↓↓↓
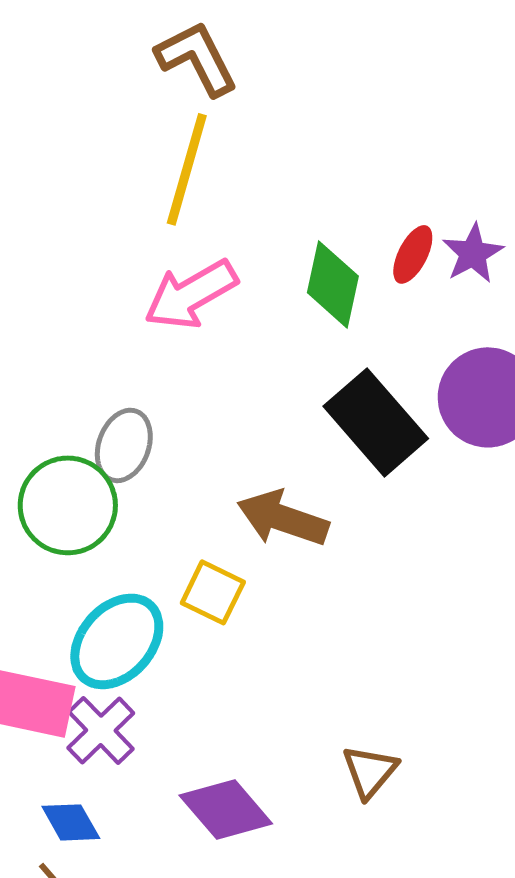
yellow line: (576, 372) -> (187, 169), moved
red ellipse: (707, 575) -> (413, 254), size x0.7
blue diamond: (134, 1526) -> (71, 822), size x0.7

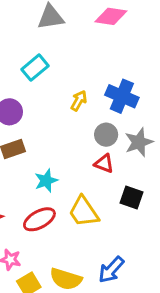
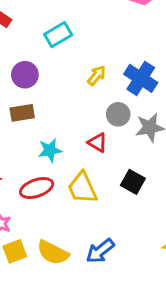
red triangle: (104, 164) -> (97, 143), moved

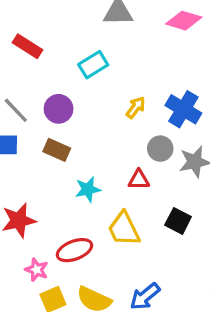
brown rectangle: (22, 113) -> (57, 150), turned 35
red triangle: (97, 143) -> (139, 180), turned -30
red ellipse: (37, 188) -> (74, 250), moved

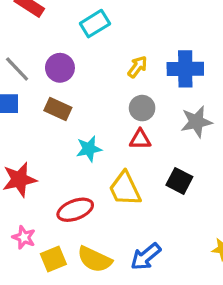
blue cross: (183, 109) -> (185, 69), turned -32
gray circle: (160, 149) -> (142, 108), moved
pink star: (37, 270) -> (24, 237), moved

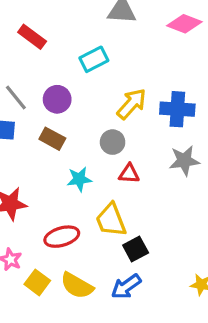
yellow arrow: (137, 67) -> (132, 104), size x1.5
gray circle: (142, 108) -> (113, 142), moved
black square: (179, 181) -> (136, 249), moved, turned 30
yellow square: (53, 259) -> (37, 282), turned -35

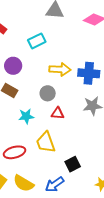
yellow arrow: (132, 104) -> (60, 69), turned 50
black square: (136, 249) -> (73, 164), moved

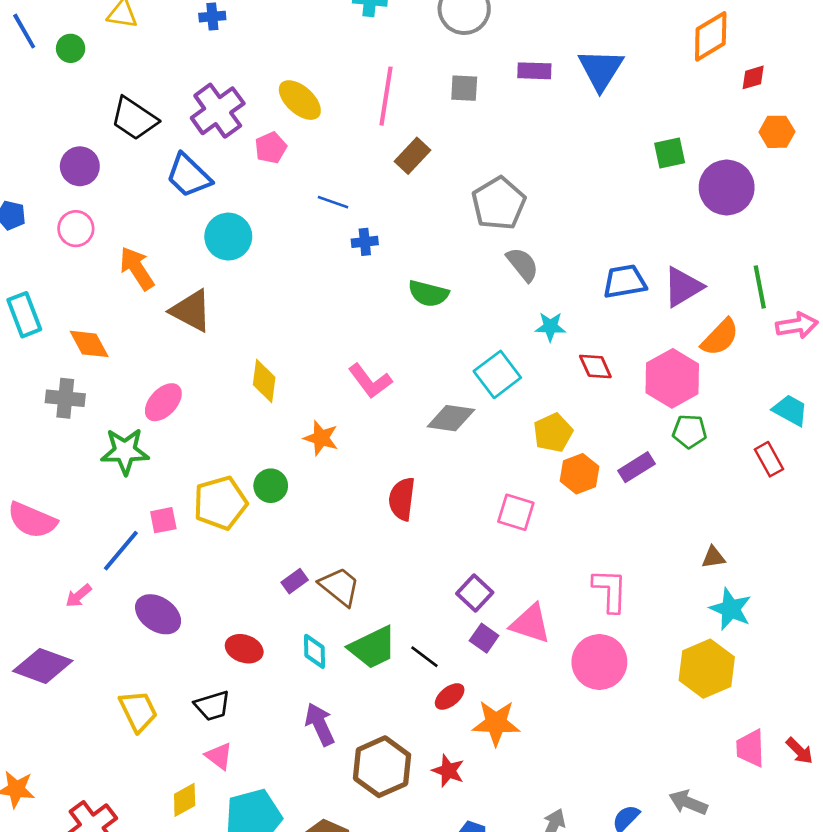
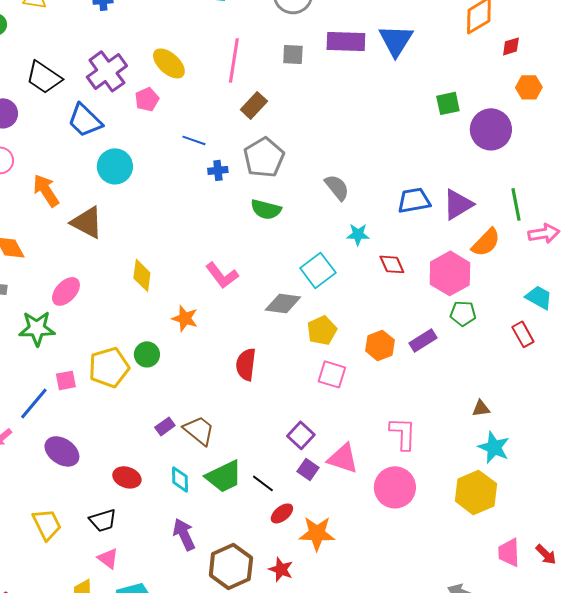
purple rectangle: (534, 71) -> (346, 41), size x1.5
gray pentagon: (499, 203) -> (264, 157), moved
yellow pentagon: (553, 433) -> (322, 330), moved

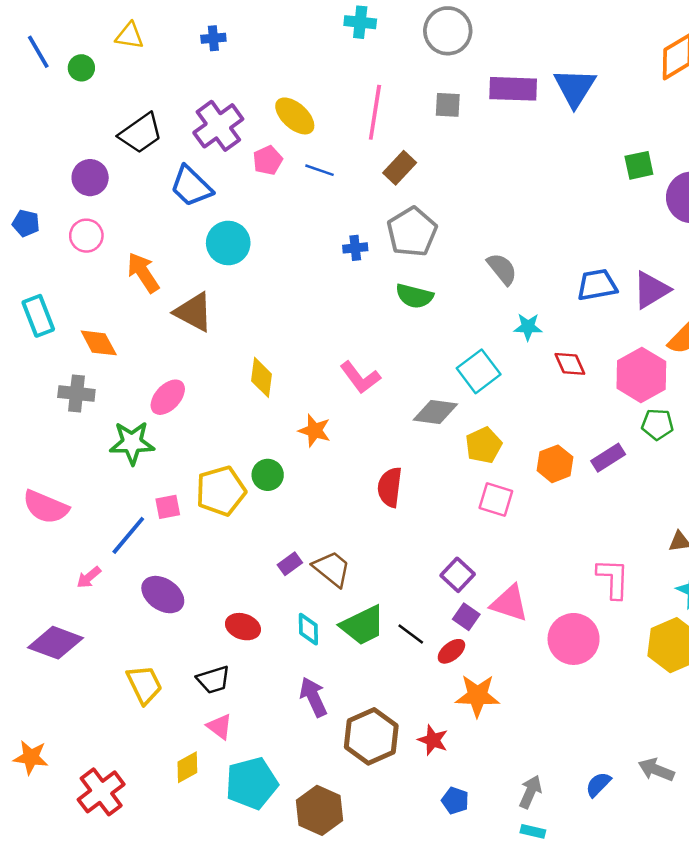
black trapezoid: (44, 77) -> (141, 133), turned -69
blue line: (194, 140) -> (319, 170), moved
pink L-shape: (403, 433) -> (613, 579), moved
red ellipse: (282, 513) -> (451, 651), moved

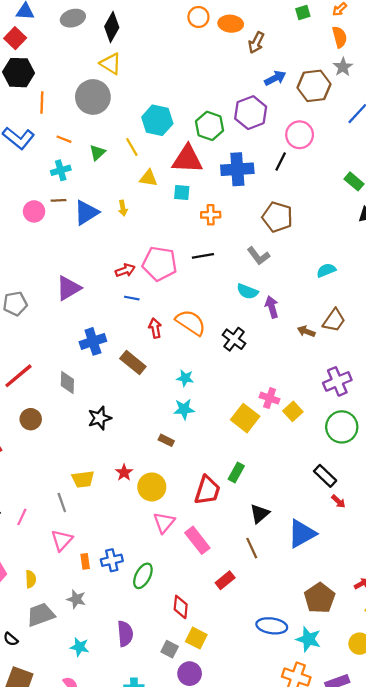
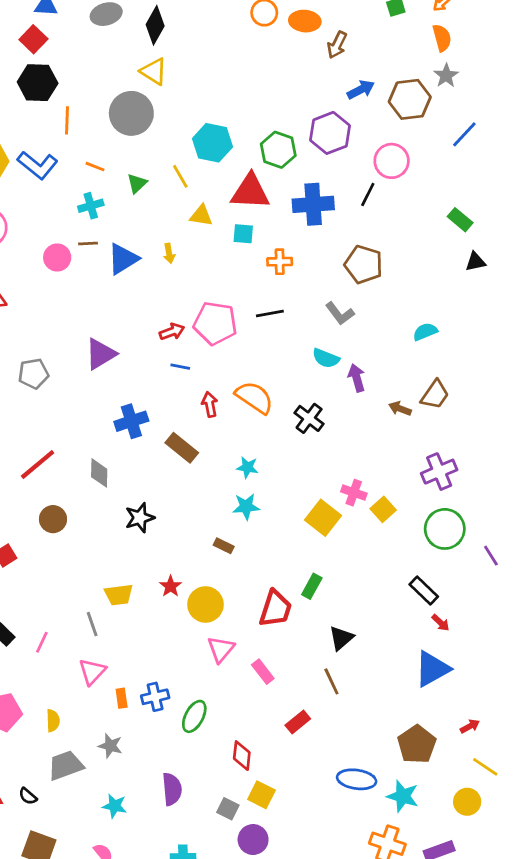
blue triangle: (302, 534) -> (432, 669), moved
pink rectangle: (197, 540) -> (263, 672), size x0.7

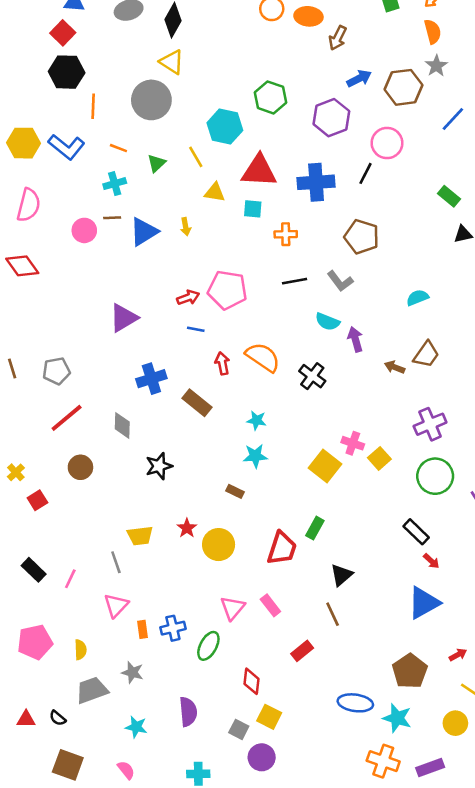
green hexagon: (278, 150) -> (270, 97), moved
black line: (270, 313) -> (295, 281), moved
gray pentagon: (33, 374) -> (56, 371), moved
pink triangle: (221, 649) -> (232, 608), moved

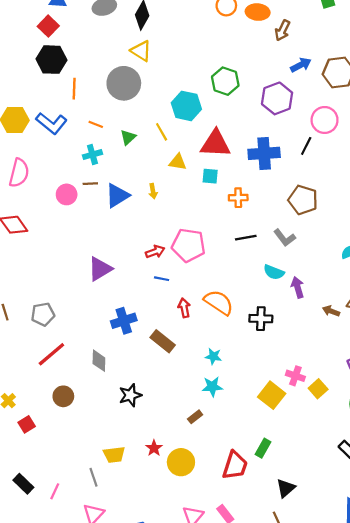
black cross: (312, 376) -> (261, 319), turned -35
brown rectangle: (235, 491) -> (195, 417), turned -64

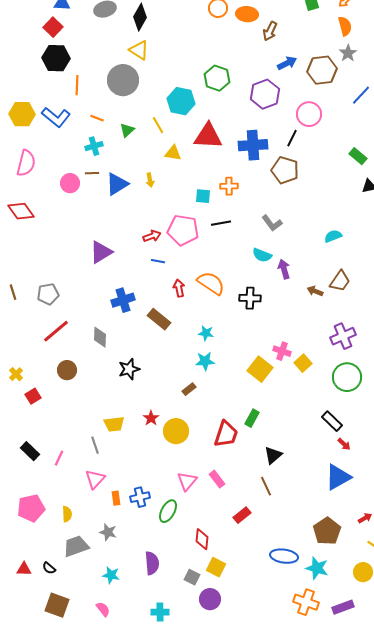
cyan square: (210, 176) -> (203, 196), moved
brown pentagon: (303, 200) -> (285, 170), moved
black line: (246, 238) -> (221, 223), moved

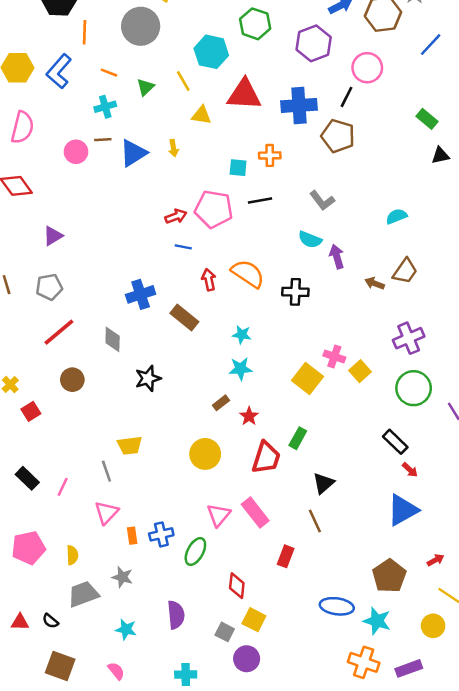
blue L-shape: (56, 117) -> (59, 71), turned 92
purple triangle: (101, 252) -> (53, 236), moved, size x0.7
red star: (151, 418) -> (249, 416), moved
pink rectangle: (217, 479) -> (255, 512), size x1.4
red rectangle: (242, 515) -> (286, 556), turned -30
↑↑↑
> ASSIGNMENT
Going line by line through the data, tally each one that includes the string "blue", and answer with the tally only.

> TASK RESPONSE
5